- Work instructions
Make an exact reproduction of all the data.

- Exercise data
-------

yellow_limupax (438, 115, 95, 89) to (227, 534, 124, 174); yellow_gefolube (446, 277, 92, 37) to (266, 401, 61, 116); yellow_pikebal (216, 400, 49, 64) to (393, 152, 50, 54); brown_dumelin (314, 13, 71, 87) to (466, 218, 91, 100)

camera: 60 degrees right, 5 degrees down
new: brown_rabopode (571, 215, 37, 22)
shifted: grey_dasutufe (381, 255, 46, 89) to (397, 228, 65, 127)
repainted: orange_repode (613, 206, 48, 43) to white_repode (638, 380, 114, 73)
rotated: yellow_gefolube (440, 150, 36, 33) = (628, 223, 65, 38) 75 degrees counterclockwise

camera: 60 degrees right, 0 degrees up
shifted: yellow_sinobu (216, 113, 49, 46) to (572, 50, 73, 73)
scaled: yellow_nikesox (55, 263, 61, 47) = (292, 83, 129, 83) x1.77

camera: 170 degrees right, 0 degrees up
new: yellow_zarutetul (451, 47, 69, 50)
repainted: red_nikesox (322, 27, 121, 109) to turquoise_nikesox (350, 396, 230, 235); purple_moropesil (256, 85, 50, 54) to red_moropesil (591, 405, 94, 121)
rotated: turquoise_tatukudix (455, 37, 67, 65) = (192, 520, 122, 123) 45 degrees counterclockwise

-------

- Task output
yellow_limupax (438, 115, 95, 89) to (227, 534, 124, 174); yellow_gefolube (446, 277, 92, 37) to (266, 401, 61, 116); yellow_pikebal (216, 400, 49, 64) to (393, 152, 50, 54); brown_dumelin (314, 13, 71, 87) to (466, 218, 91, 100)

camera: 60 degrees right, 5 degrees down
new: brown_rabopode (571, 215, 37, 22)
shifted: grey_dasutufe (381, 255, 46, 89) to (397, 228, 65, 127)
repainted: orange_repode (613, 206, 48, 43) to white_repode (638, 380, 114, 73)
rotated: yellow_gefolube (440, 150, 36, 33) = (628, 223, 65, 38) 75 degrees counterclockwise

camera: 60 degrees right, 0 degrees up
shifted: yellow_sinobu (216, 113, 49, 46) to (572, 50, 73, 73)
scaled: yellow_nikesox (55, 263, 61, 47) = (292, 83, 129, 83) x1.77

camera: 170 degrees right, 0 degrees up
new: yellow_zarutetul (451, 47, 69, 50)
repainted: red_nikesox (322, 27, 121, 109) to turquoise_nikesox (350, 396, 230, 235); purple_moropesil (256, 85, 50, 54) to red_moropesil (591, 405, 94, 121)
rotated: turquoise_tatukudix (455, 37, 67, 65) = (192, 520, 122, 123) 45 degrees counterclockwise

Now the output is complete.